◆ Source records
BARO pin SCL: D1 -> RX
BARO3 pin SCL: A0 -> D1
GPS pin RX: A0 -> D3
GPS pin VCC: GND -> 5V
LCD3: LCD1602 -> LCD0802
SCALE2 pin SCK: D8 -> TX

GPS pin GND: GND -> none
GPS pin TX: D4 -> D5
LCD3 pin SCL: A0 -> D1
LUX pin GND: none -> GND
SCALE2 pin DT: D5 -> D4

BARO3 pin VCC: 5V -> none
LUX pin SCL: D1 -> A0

◆ Work task
Reading through the records above, report each line in which the string "none" is found.

◆ Answer to the exercise
GPS pin GND: GND -> none
LUX pin GND: none -> GND
BARO3 pin VCC: 5V -> none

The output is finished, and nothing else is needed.